[BEGIN Data excerpts]

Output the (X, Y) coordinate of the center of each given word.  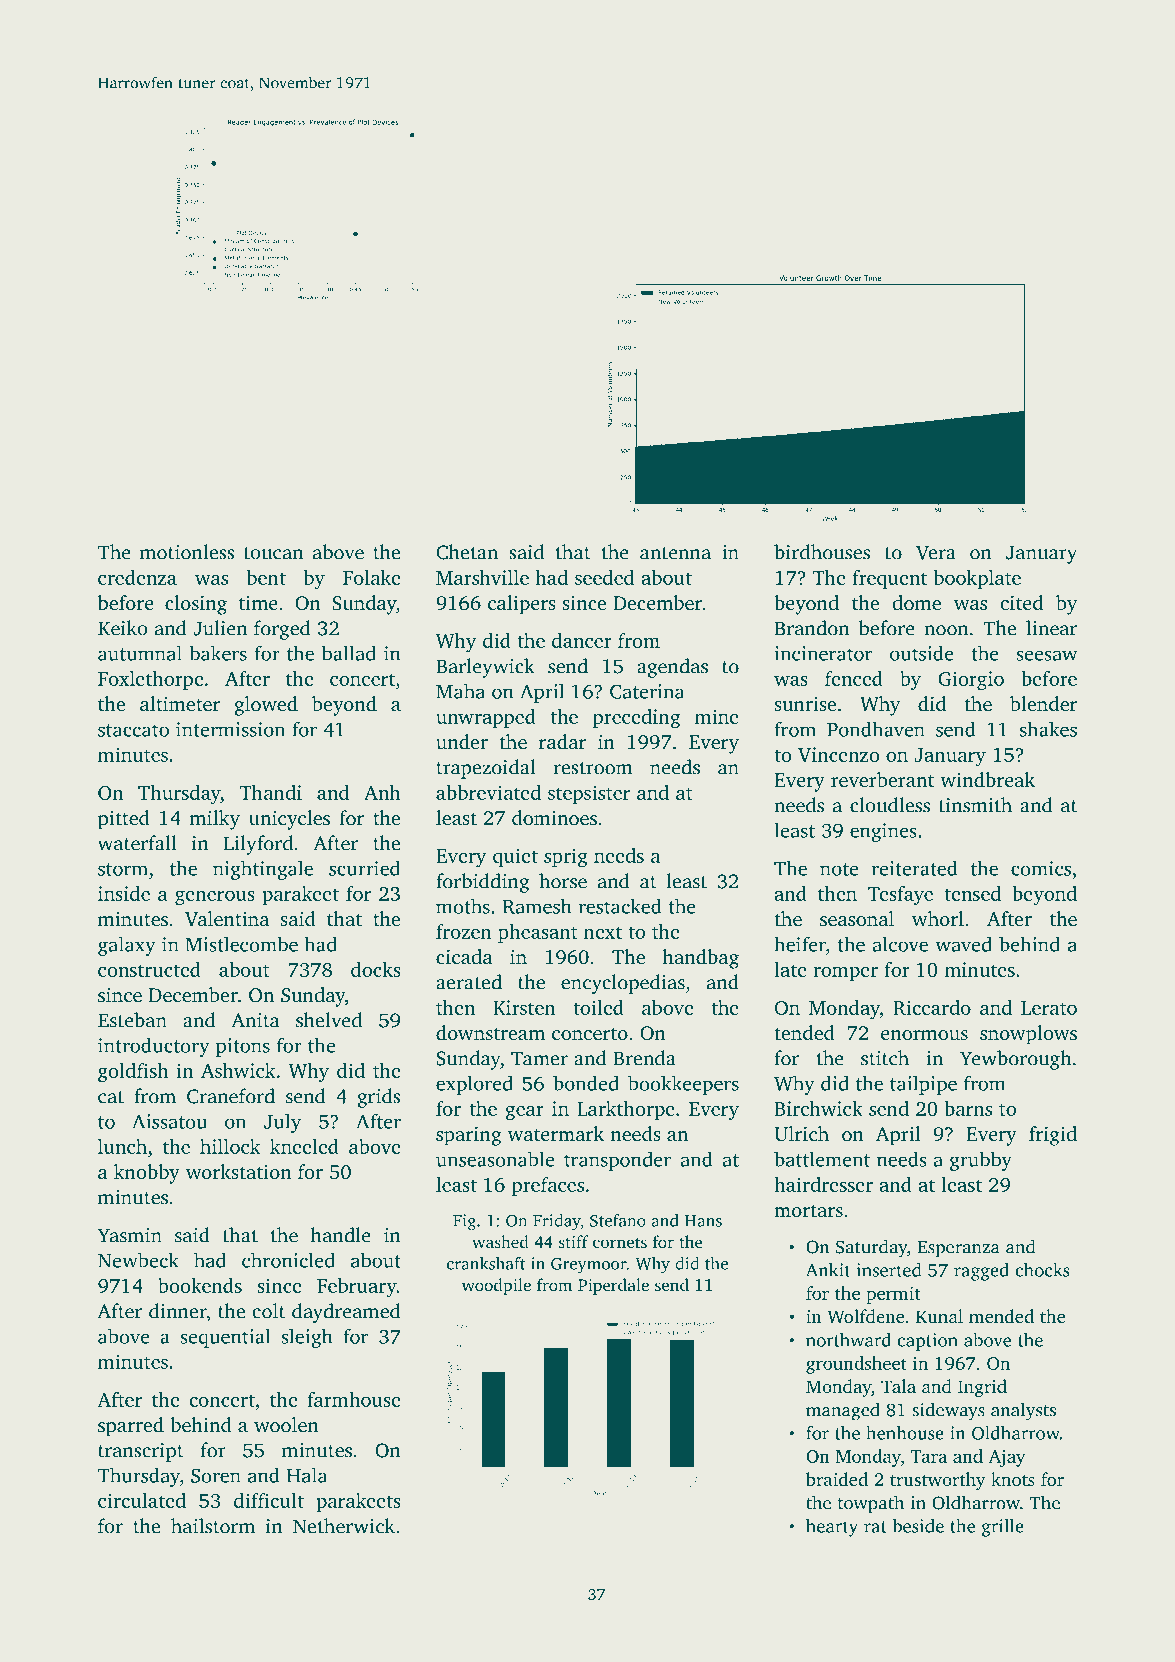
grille (1003, 1528)
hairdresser (823, 1184)
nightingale (263, 870)
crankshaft (486, 1263)
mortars (808, 1211)
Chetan (467, 552)
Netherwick (344, 1526)
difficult (269, 1500)
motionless (187, 552)
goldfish (133, 1073)
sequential (225, 1338)
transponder (617, 1161)
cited (1021, 602)
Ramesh (537, 906)
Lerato (1049, 1008)
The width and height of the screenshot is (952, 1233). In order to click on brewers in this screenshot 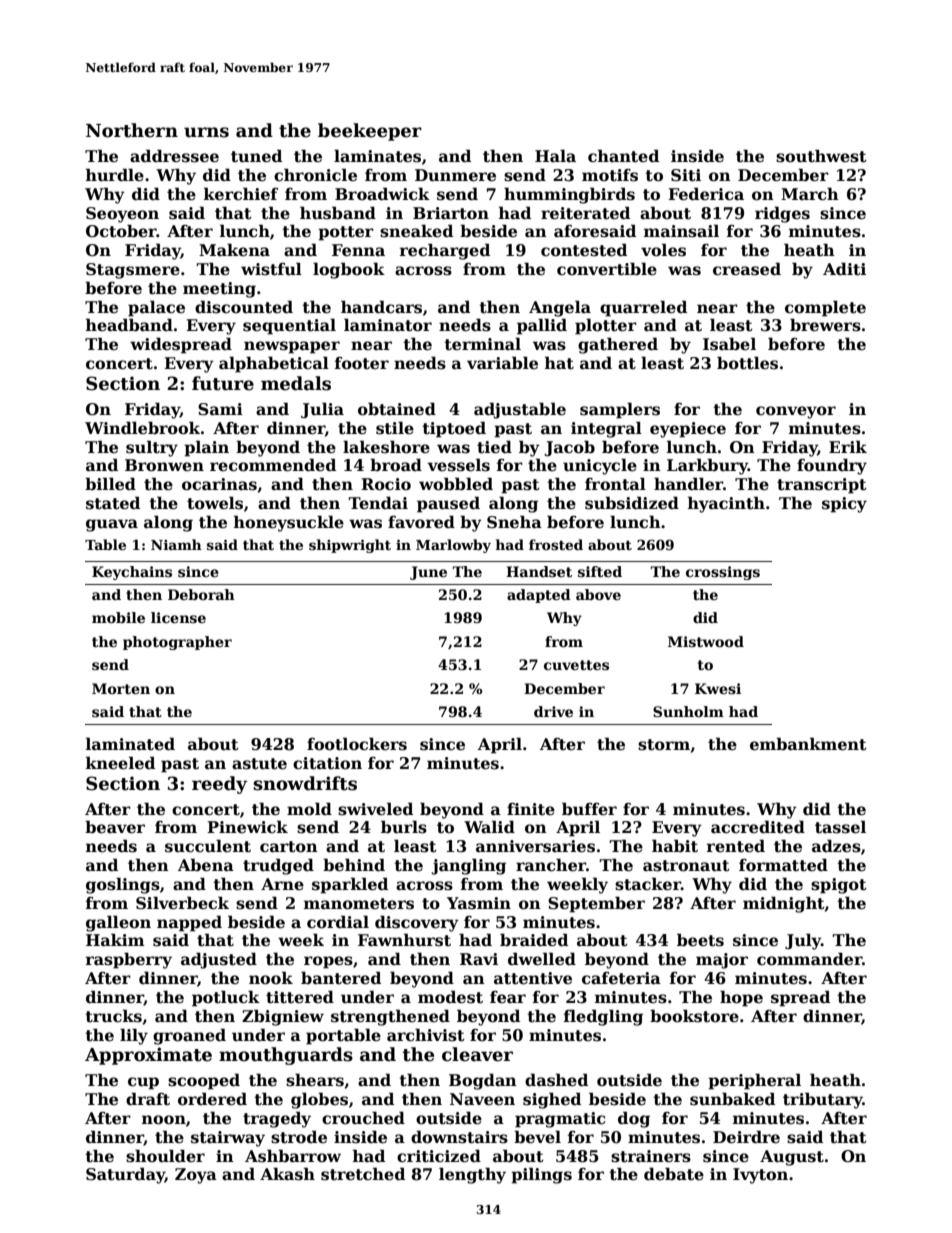, I will do `click(825, 325)`.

[END Data excerpts]

- Exercise prompt
Render the lines as a Markdown table with the columns n and Line, numbering each row and leaving out blank lines. Begin at the line that contains "Chetan (467, 552)" and stop after the line that contains "Lerato (1049, 1008)".

- Answer to the problem
| n | Line |
|---|---|
| 1 | Chetan (467, 552) |
| 2 | Netherwick (344, 1526) |
| 3 | difficult (269, 1500) |
| 4 | motionless (187, 552) |
| 5 | goldfish (133, 1073) |
| 6 | sequential (225, 1338) |
| 7 | transponder (617, 1161) |
| 8 | cited (1021, 602) |
| 9 | Ramesh (537, 906) |
| 10 | Lerato (1049, 1008) |